- [Exercise instructions]
Only the lines below from the one containing "C1: 2.2uF (plus" to the one containing "R7: 680 (NET2, U1/IO4) -> 680 (GND, U1/RST)" should be repeated, both included and unchanged.

- [Record excerpts]
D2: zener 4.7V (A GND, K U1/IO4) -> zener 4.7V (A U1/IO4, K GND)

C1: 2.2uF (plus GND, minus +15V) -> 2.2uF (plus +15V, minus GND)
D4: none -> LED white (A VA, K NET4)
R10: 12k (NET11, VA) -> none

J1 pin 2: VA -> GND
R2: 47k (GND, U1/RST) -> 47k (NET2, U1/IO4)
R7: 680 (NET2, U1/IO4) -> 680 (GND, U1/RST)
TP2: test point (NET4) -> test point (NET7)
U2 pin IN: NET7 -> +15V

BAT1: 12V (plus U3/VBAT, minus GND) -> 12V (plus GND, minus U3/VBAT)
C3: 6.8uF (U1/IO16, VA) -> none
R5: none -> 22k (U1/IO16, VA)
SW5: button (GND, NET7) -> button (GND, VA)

* * *

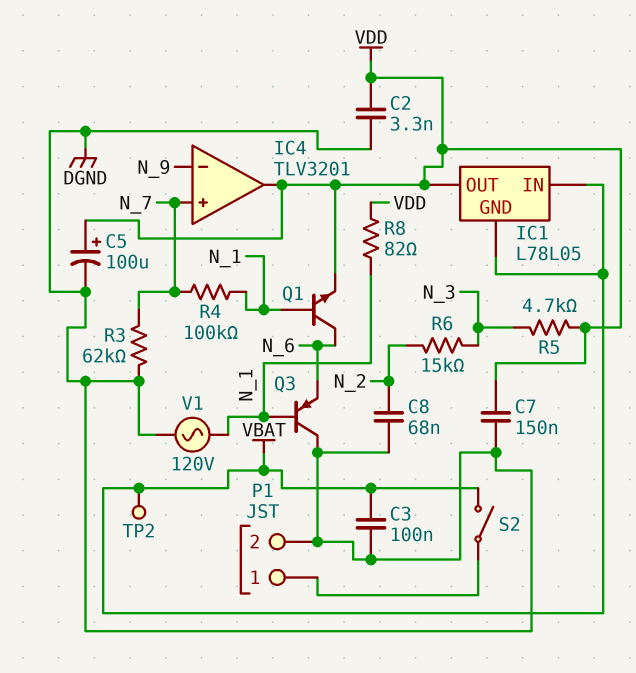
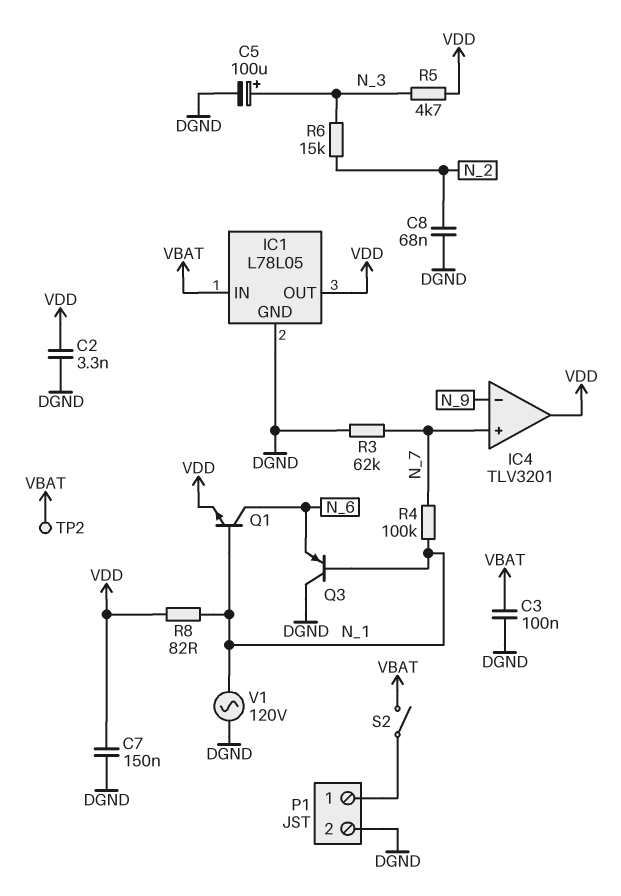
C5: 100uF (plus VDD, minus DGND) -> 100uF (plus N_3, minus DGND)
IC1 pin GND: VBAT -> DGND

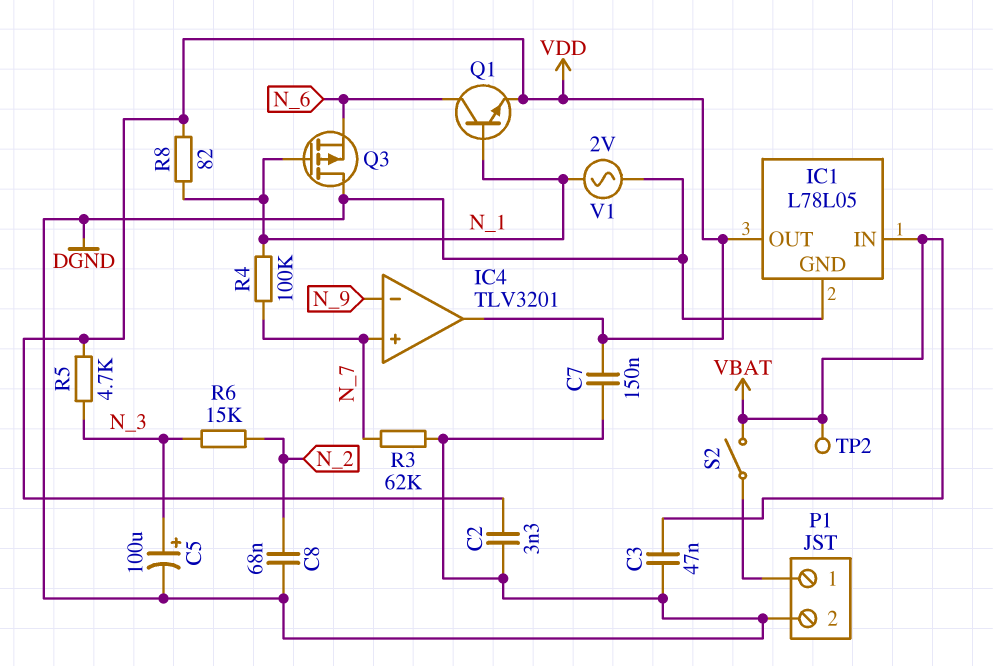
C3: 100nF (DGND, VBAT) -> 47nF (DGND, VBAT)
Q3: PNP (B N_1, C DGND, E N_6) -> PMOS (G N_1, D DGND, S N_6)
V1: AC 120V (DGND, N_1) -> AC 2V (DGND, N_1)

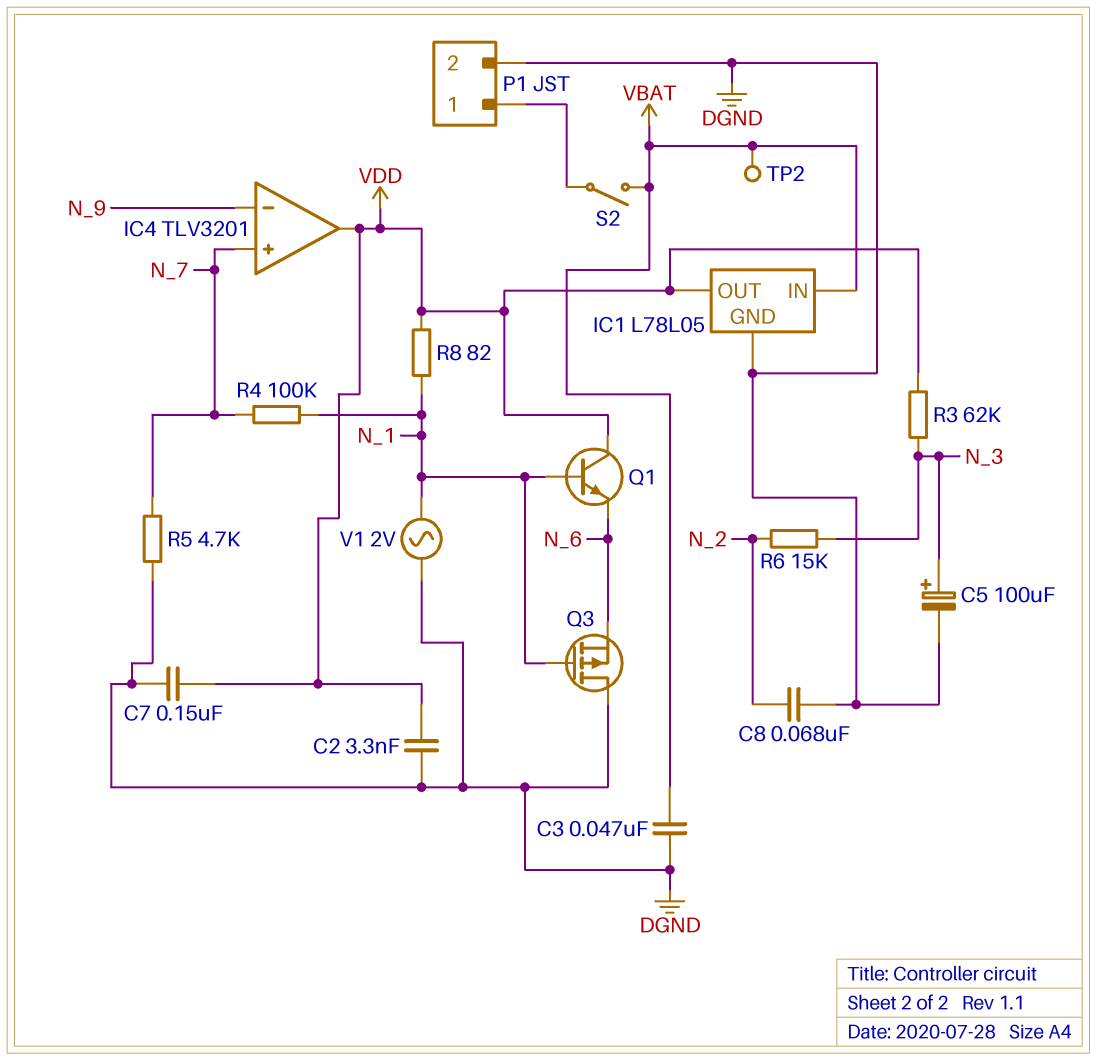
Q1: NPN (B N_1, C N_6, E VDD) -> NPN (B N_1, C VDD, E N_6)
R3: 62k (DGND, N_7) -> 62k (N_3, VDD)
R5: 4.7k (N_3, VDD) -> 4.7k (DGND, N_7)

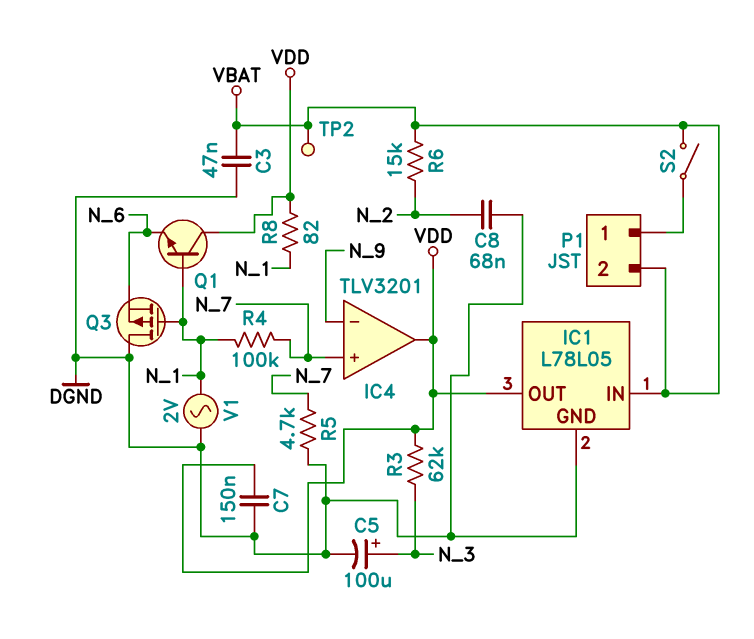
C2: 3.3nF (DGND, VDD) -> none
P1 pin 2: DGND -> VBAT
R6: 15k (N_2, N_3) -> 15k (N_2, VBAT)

* * *

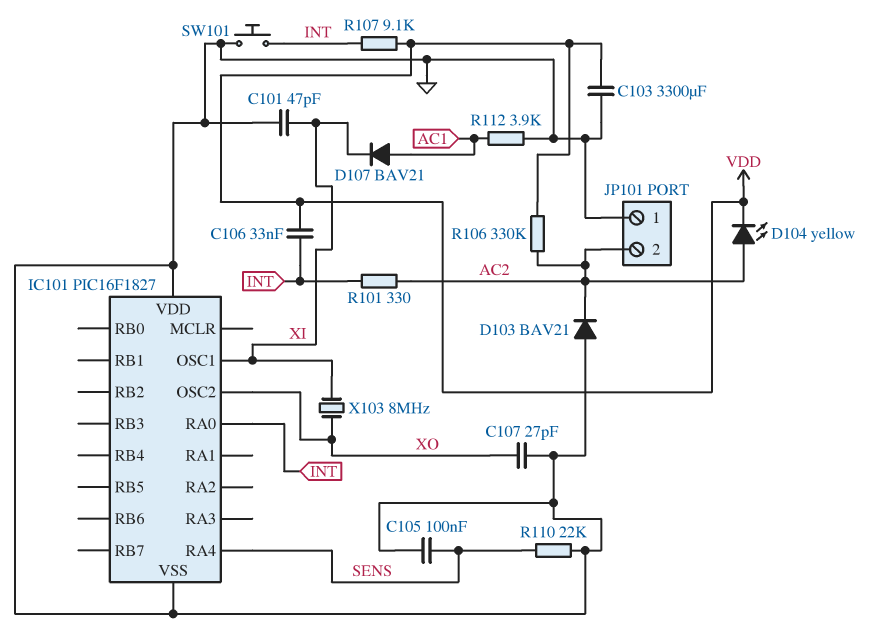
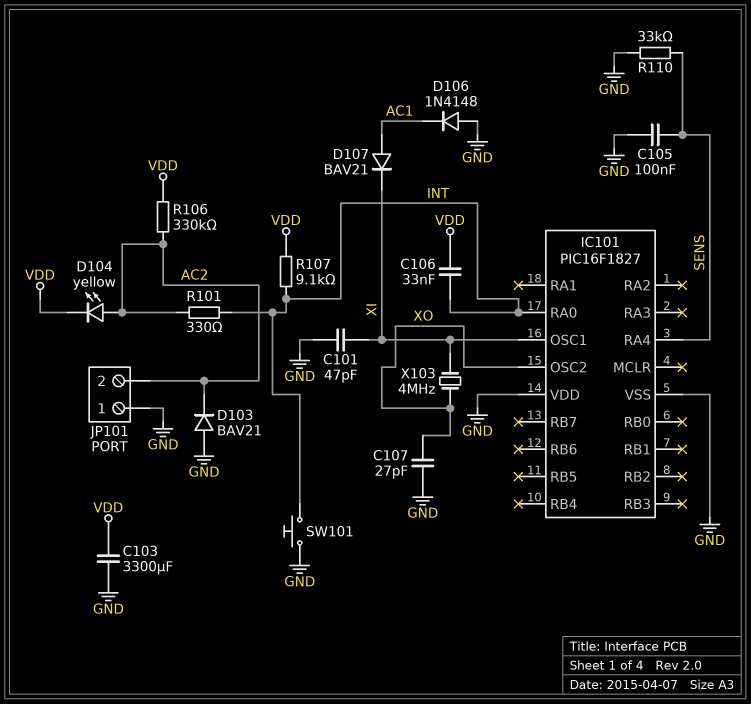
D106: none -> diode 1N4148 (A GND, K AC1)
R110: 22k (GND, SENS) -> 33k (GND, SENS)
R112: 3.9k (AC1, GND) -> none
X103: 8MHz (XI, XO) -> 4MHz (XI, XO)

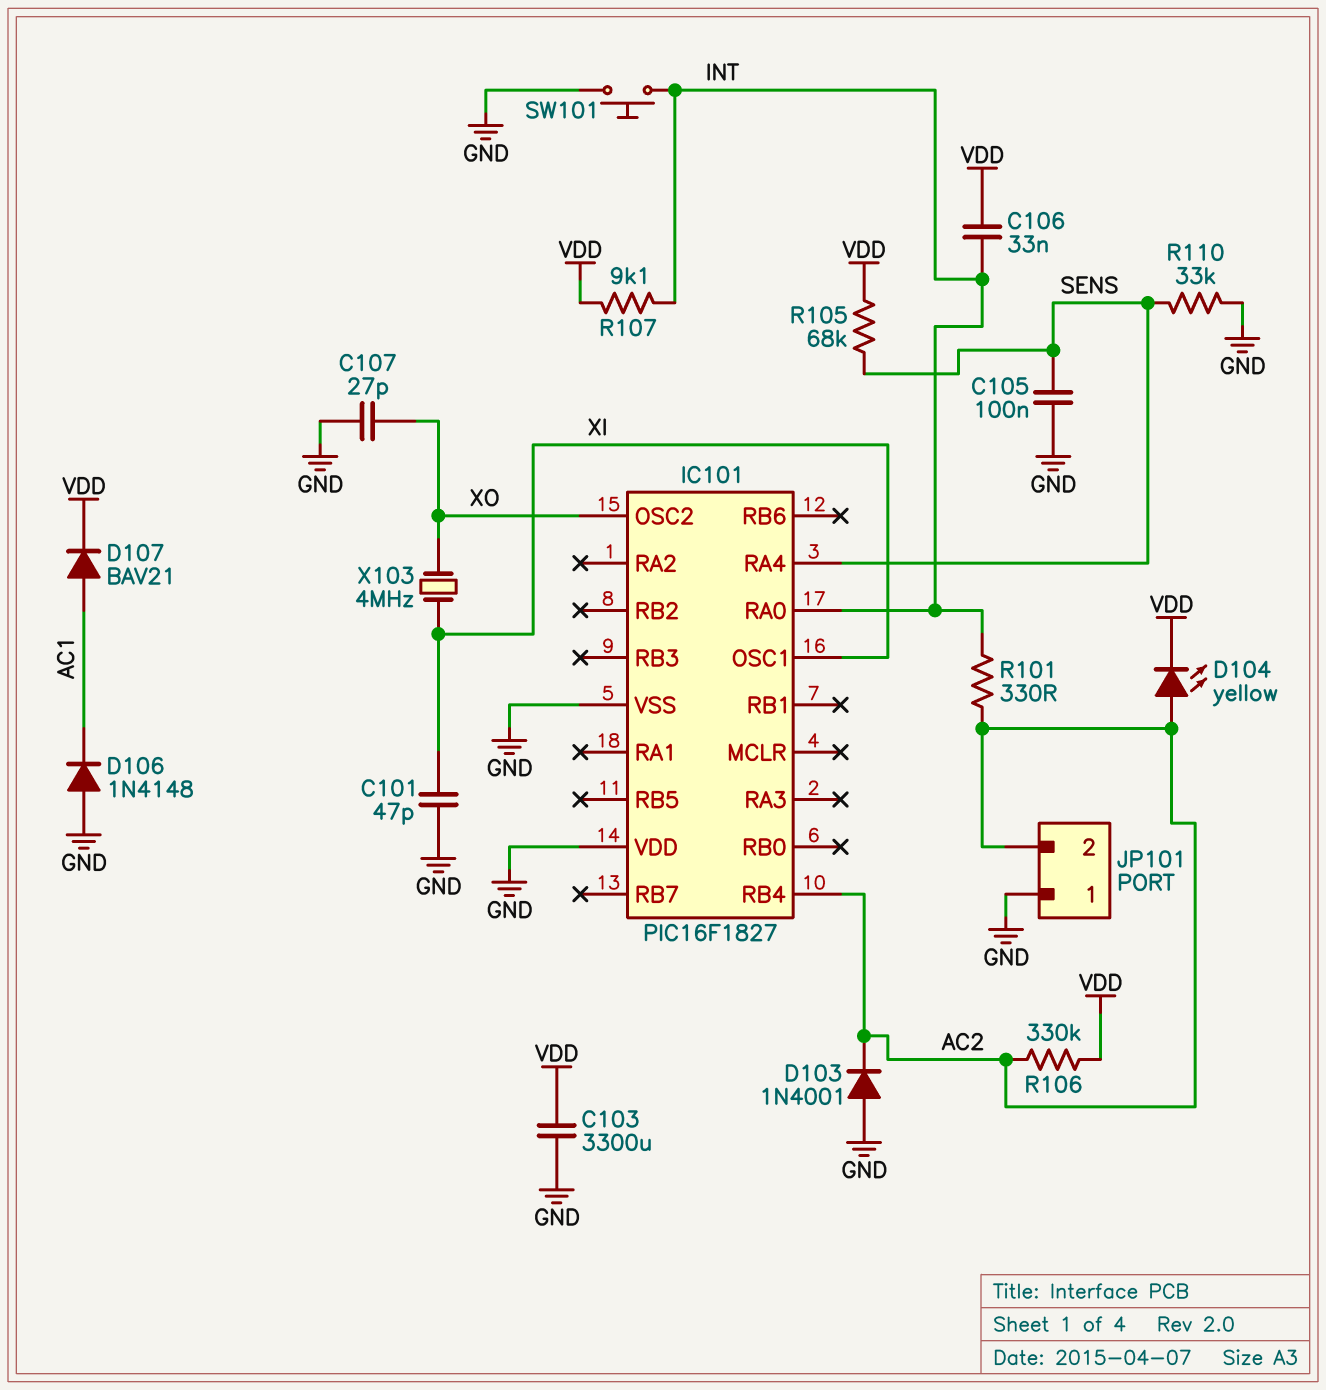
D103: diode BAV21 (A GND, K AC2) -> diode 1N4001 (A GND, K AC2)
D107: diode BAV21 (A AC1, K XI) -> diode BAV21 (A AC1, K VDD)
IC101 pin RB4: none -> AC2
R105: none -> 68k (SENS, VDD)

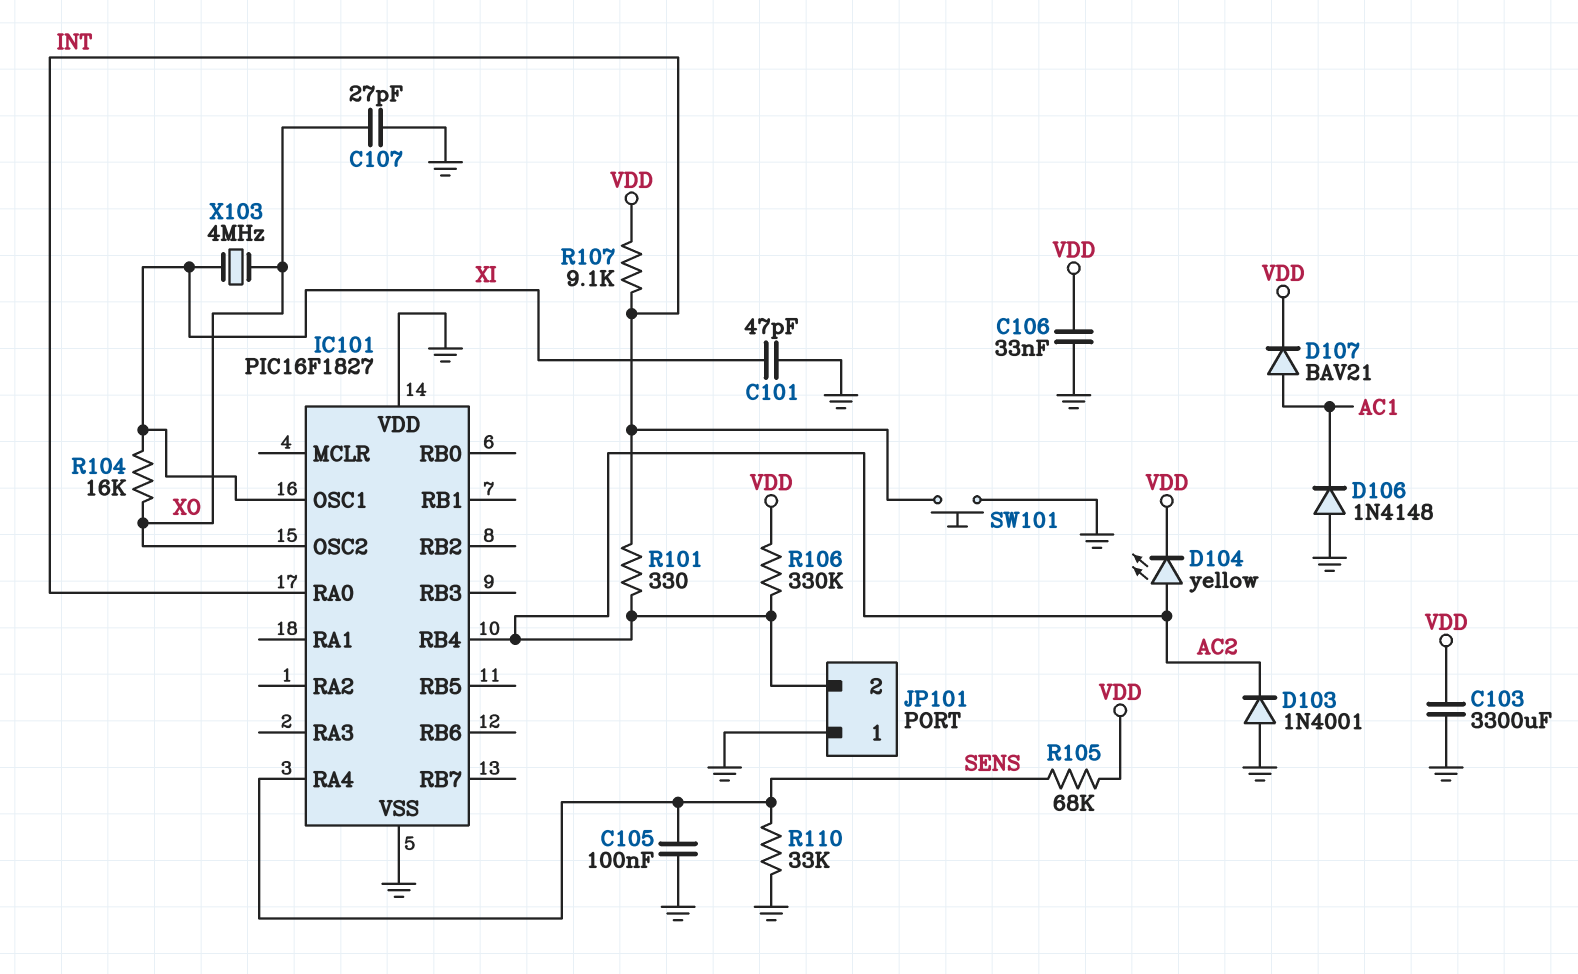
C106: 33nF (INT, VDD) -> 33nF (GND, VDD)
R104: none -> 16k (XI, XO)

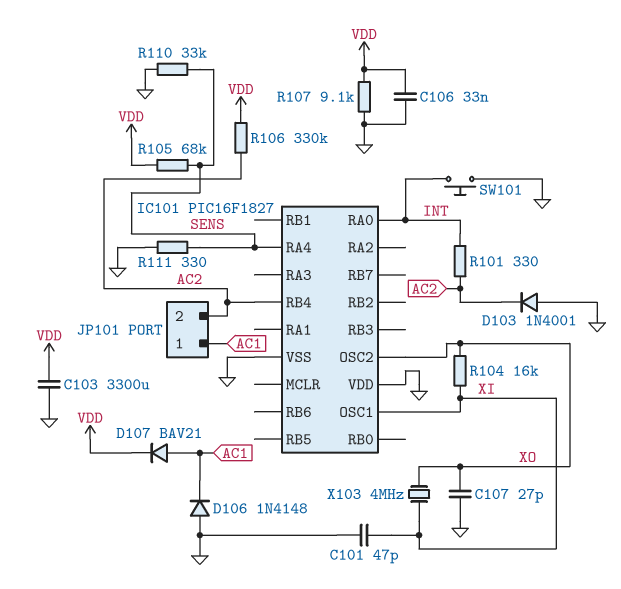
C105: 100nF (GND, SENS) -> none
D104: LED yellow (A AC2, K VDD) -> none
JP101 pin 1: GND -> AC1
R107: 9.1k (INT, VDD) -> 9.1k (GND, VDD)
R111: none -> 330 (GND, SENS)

- [Response for this exercise]
C1: 2.2uF (plus GND, minus +15V) -> 2.2uF (plus +15V, minus GND)
D4: none -> LED white (A VA, K NET4)
R10: 12k (NET11, VA) -> none

J1 pin 2: VA -> GND
R2: 47k (GND, U1/RST) -> 47k (NET2, U1/IO4)
R7: 680 (NET2, U1/IO4) -> 680 (GND, U1/RST)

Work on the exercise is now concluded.